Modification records
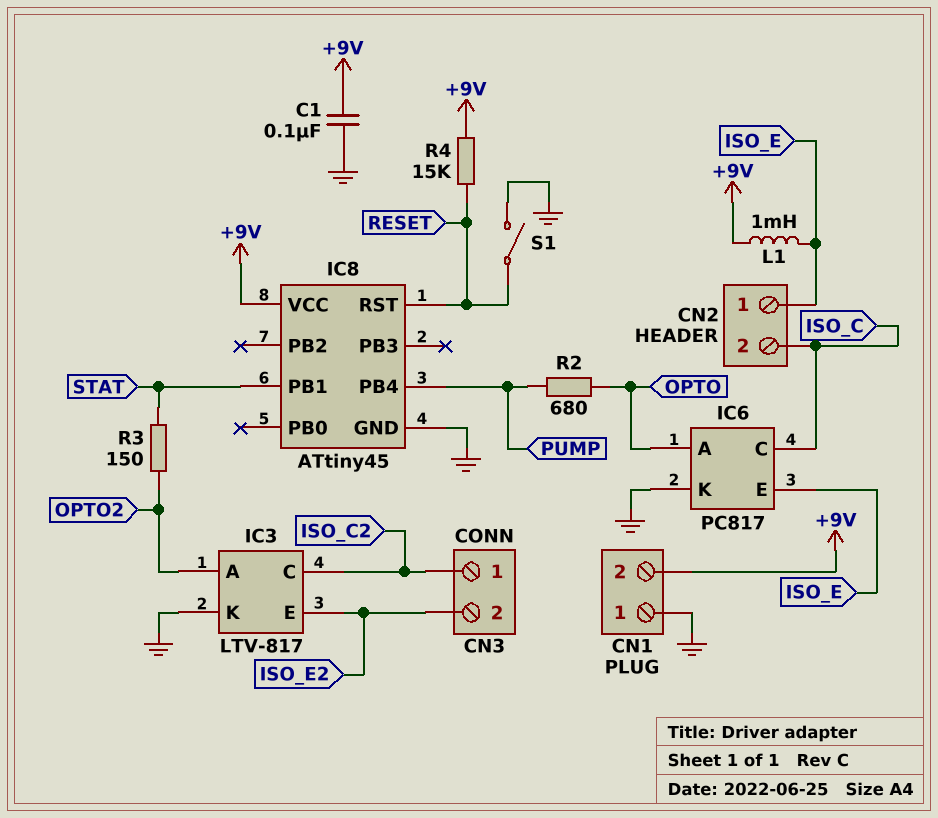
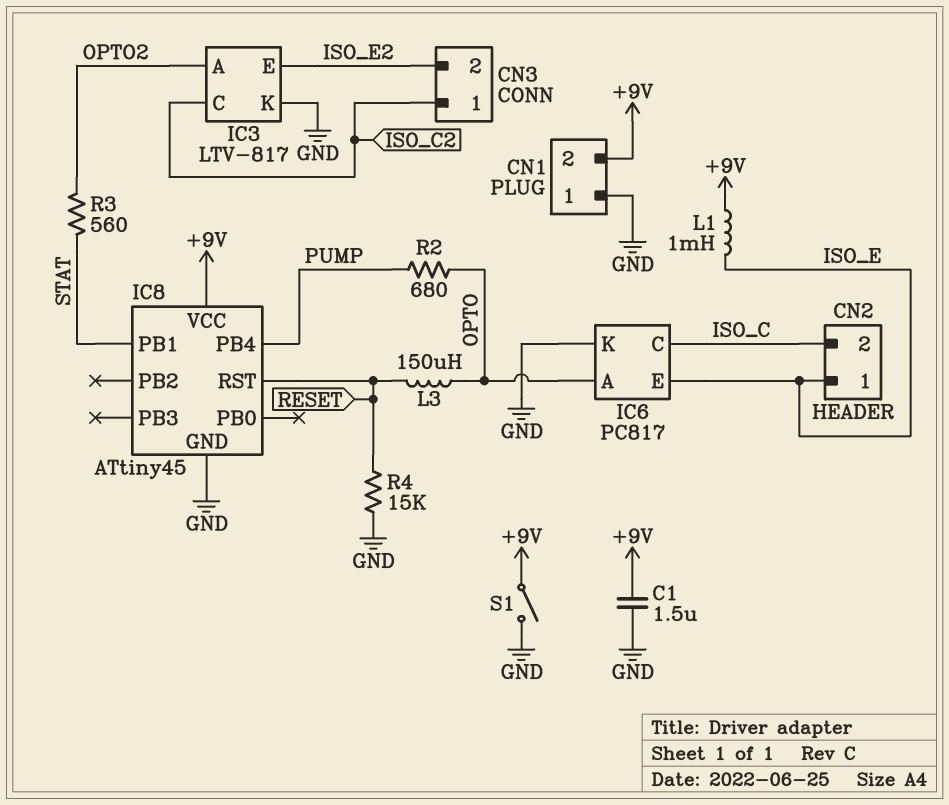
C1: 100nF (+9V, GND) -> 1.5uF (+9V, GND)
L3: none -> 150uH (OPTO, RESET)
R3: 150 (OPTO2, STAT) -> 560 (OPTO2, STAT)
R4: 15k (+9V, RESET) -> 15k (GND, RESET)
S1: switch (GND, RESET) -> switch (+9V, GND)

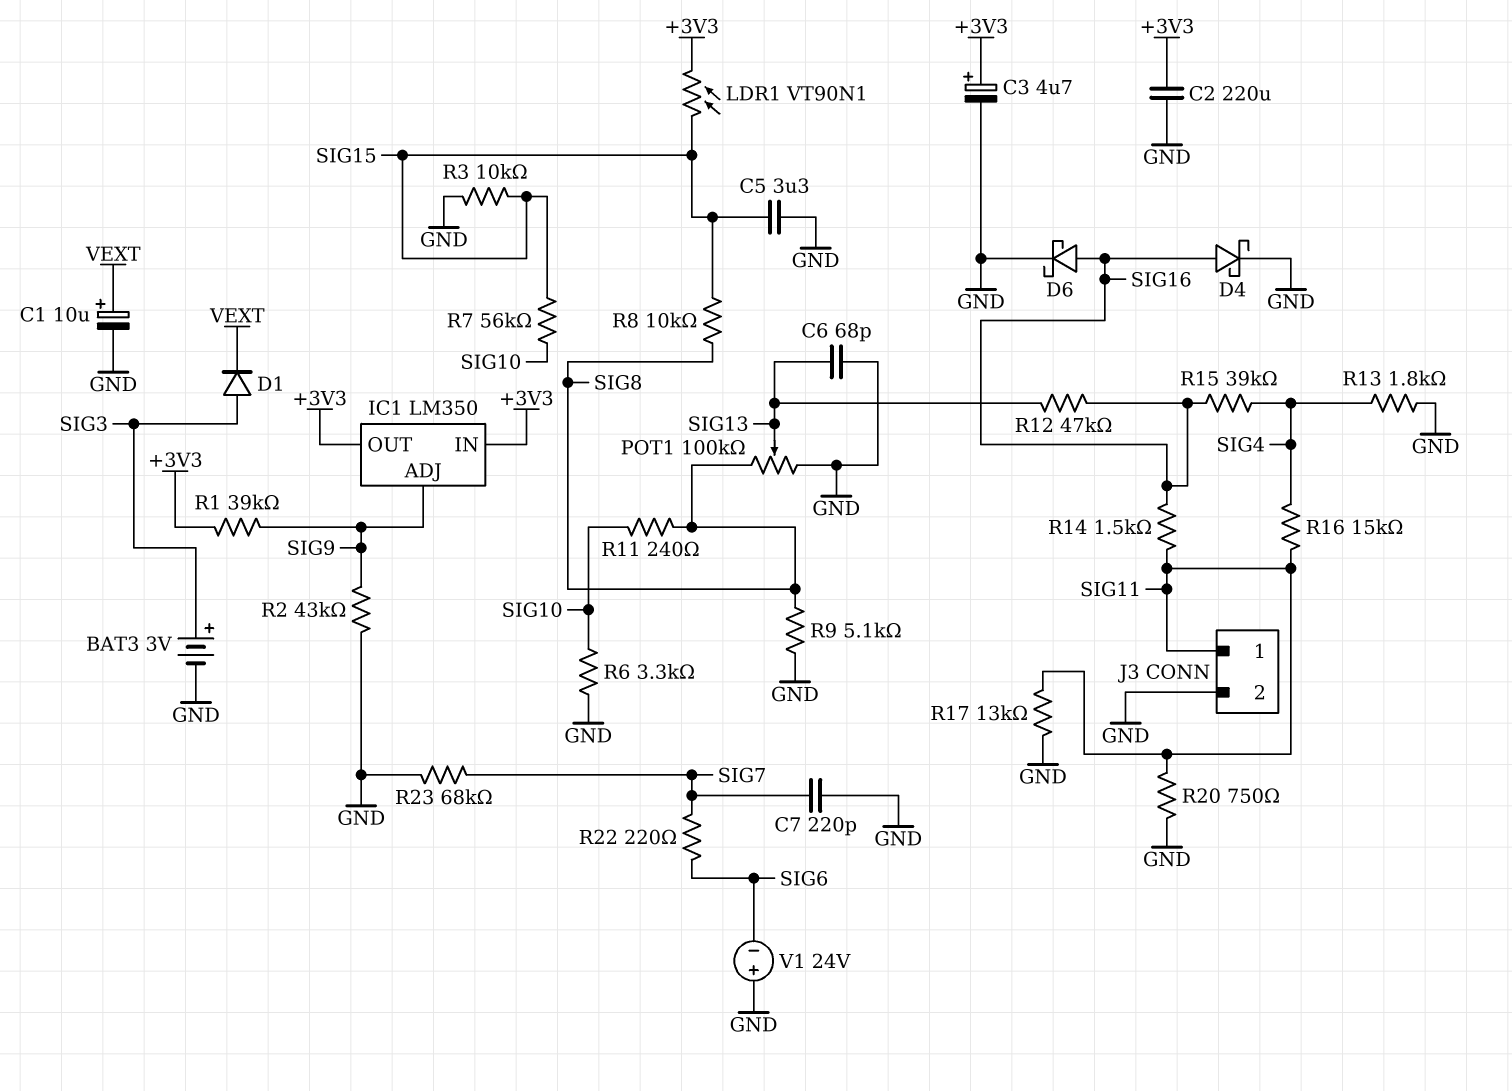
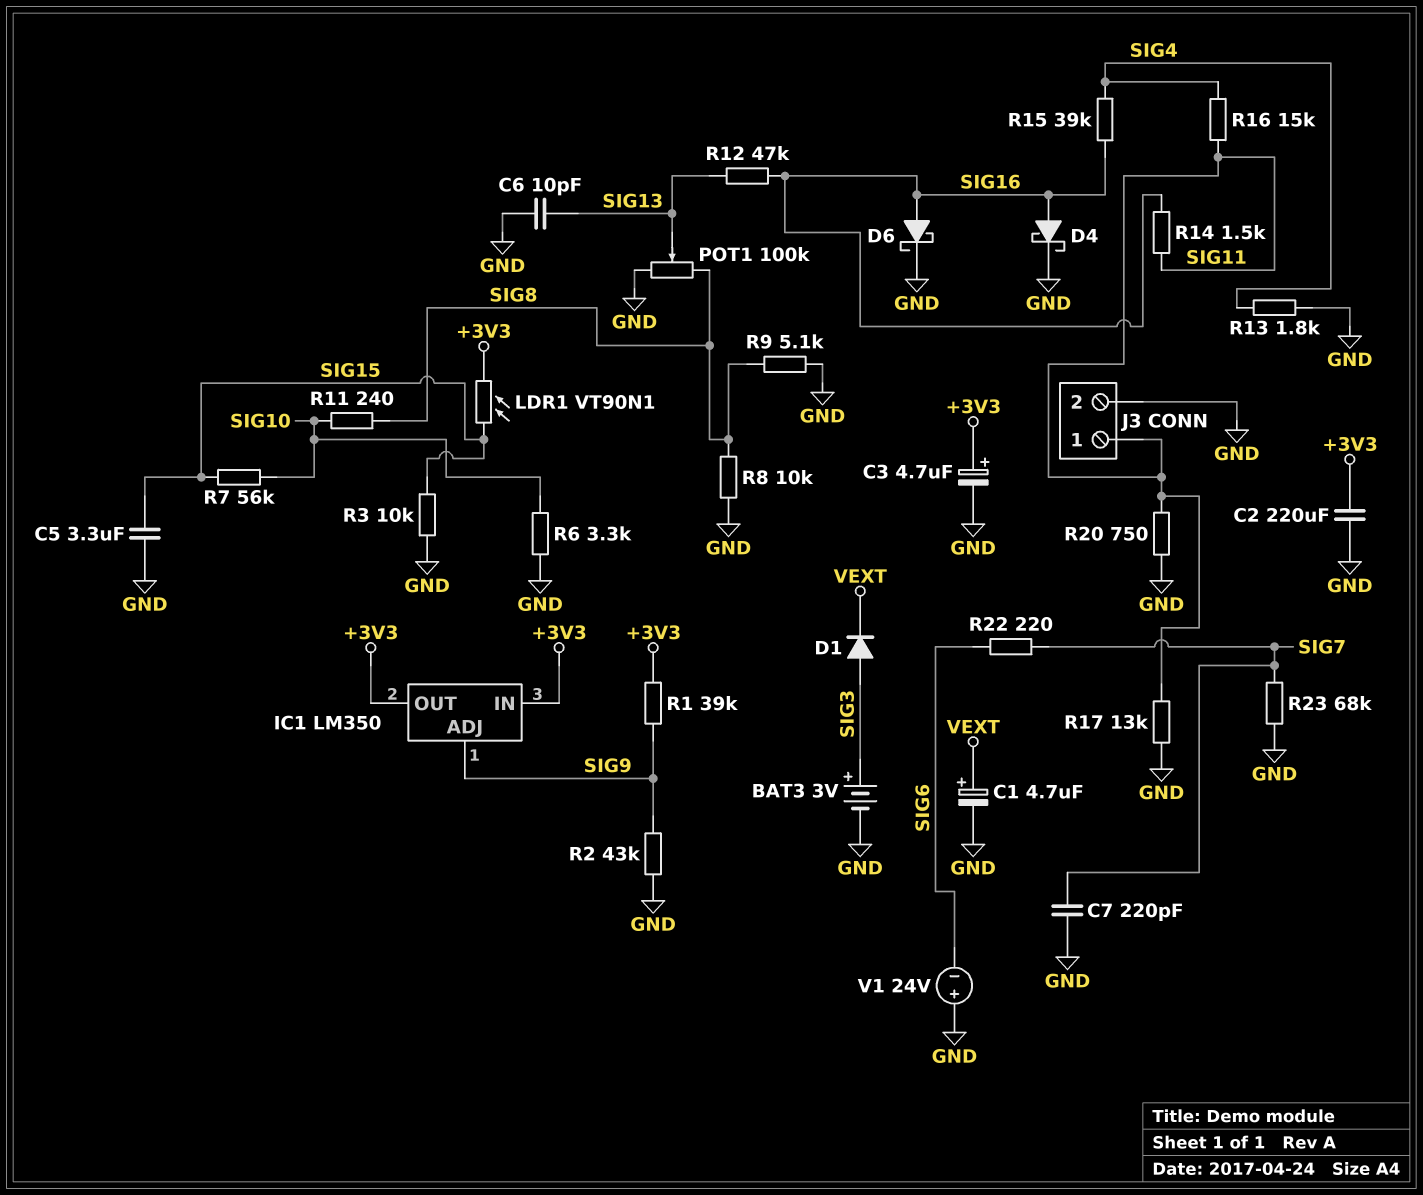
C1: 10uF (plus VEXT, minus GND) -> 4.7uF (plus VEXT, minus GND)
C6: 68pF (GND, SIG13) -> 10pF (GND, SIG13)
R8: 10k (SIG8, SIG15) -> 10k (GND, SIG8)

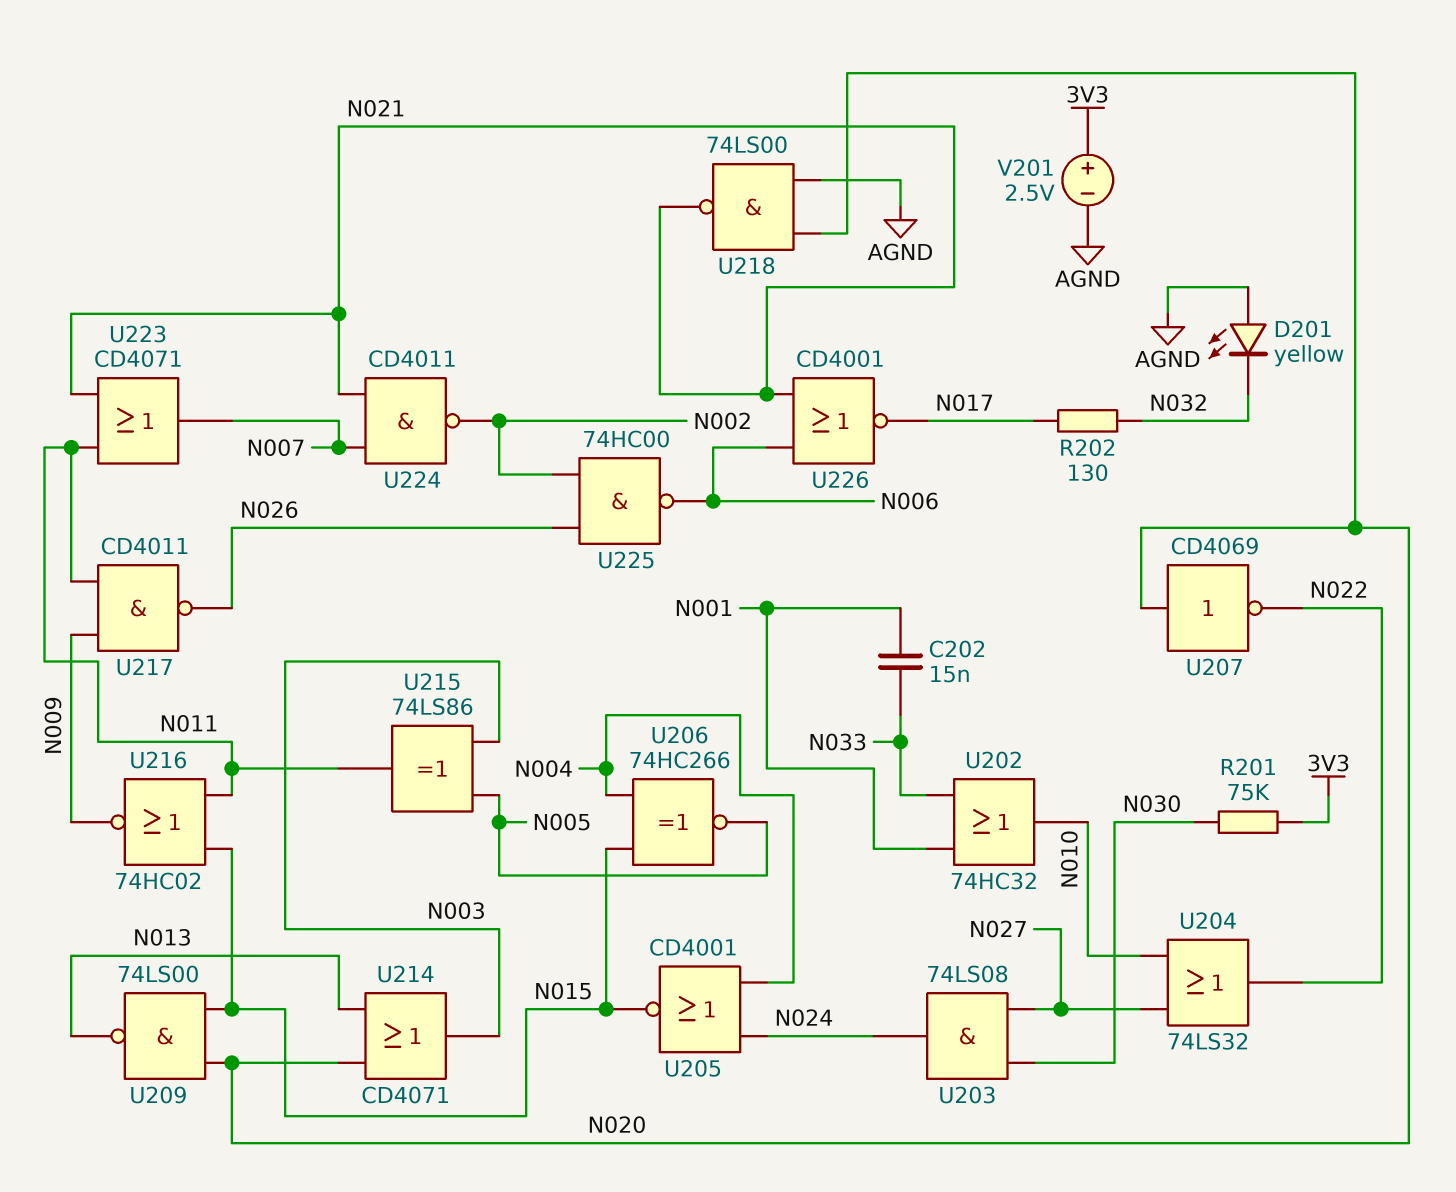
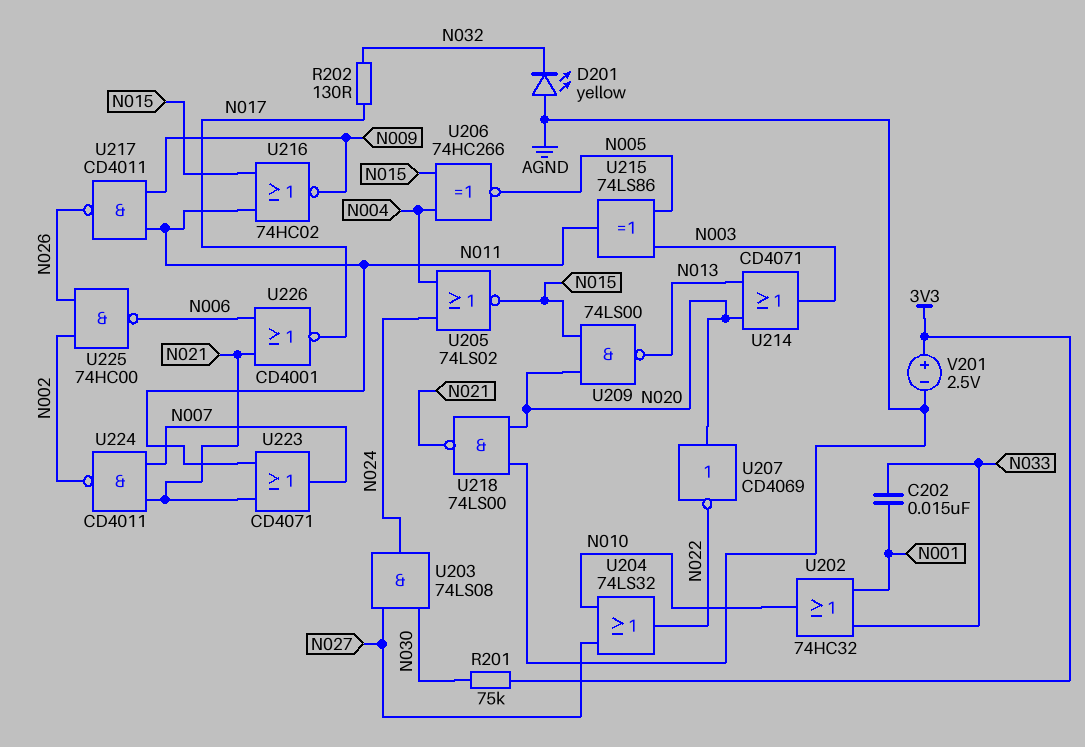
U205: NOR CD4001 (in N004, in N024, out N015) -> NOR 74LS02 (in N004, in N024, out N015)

Work instruction: Your answer must be an exact copy of the lines from the line with "R3: 150 (OPTO2, STAT) -> 560 (OPTO2, STAT)" to the final line of the data, both ends included, and no pictures.

Exercise answer:
R3: 150 (OPTO2, STAT) -> 560 (OPTO2, STAT)
R4: 15k (+9V, RESET) -> 15k (GND, RESET)
S1: switch (GND, RESET) -> switch (+9V, GND)

C1: 10uF (plus VEXT, minus GND) -> 4.7uF (plus VEXT, minus GND)
C6: 68pF (GND, SIG13) -> 10pF (GND, SIG13)
R8: 10k (SIG8, SIG15) -> 10k (GND, SIG8)

U205: NOR CD4001 (in N004, in N024, out N015) -> NOR 74LS02 (in N004, in N024, out N015)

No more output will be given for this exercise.